▶ **What is required**:
Go through the data below and copy each line that includes "yellow".
── Provided information ──
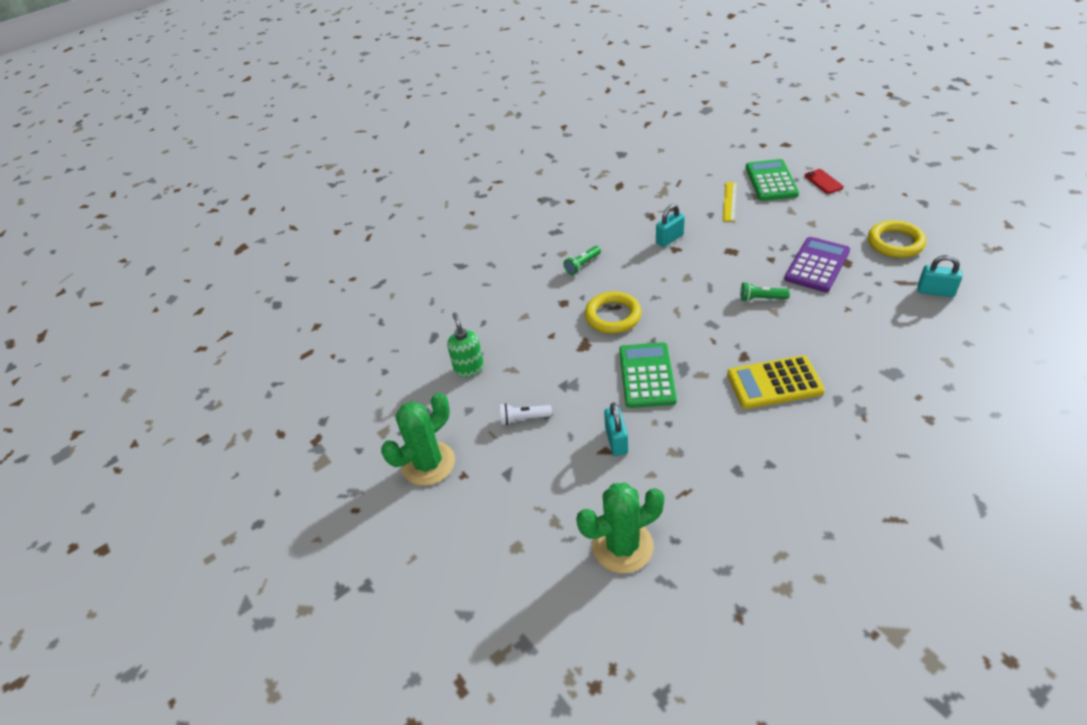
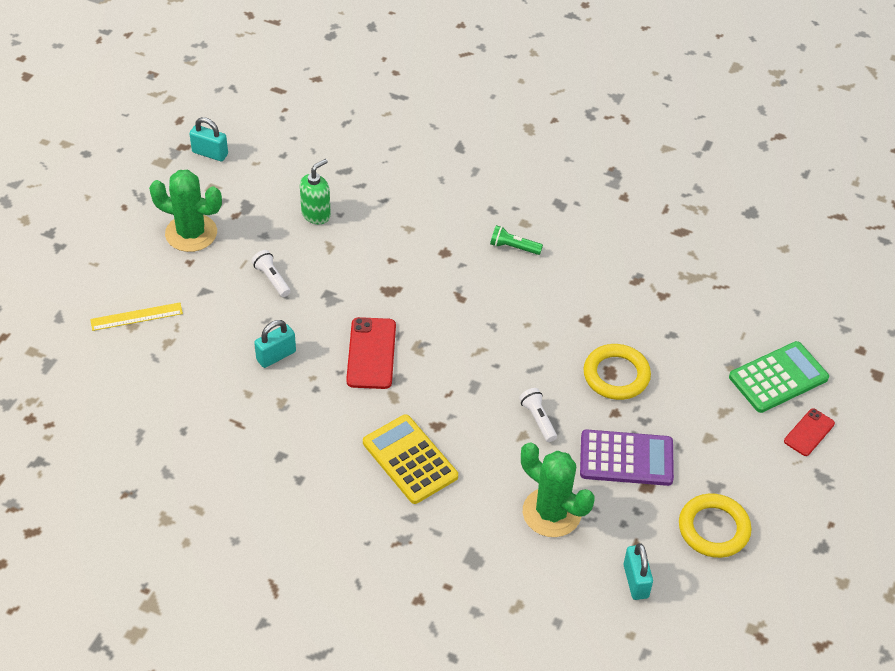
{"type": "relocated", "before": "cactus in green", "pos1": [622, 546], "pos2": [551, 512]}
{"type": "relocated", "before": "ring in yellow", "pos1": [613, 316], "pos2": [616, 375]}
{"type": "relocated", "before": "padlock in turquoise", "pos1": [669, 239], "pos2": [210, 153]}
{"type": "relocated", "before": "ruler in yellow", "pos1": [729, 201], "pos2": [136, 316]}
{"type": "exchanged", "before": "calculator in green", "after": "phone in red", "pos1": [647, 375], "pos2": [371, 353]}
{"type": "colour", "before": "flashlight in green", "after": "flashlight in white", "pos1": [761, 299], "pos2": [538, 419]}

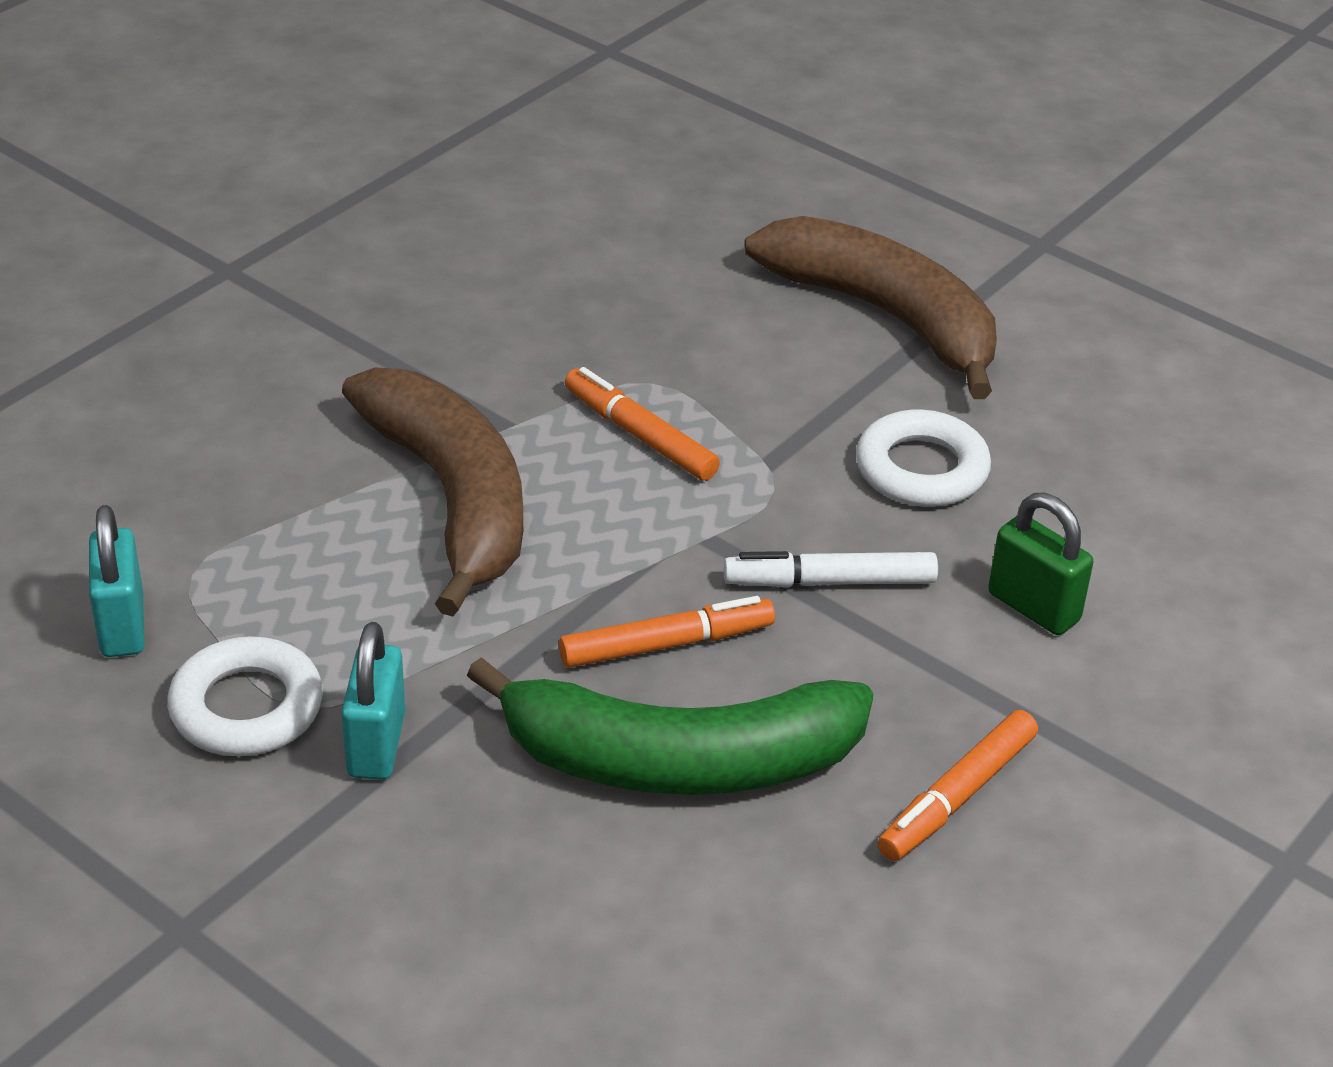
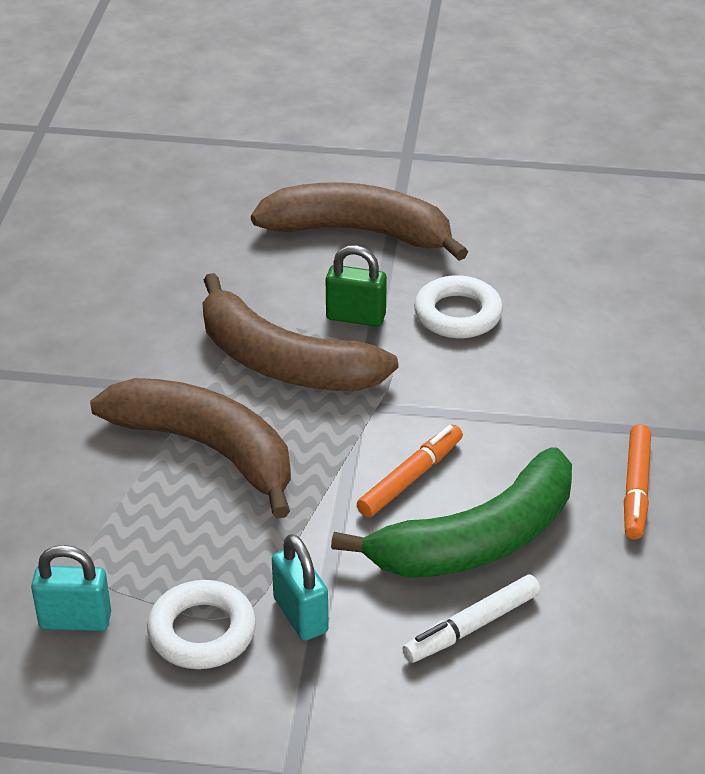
{"type": "relocated", "before": "marker in white", "pos1": [830, 582], "pos2": [472, 627]}
{"type": "relocated", "before": "padlock in green", "pos1": [1033, 607], "pos2": [356, 317]}
{"type": "exchanged", "before": "marker in orange", "after": "banana in brown", "pos1": [640, 435], "pos2": [283, 362]}
{"type": "spun", "before": "padlock in turquoise", "pos1": [122, 625], "pos2": [75, 620], "turn": -45}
───
▶ **Response**:
{"type": "relocated", "before": "ring in yellow", "pos1": [613, 316], "pos2": [616, 375]}
{"type": "relocated", "before": "ruler in yellow", "pos1": [729, 201], "pos2": [136, 316]}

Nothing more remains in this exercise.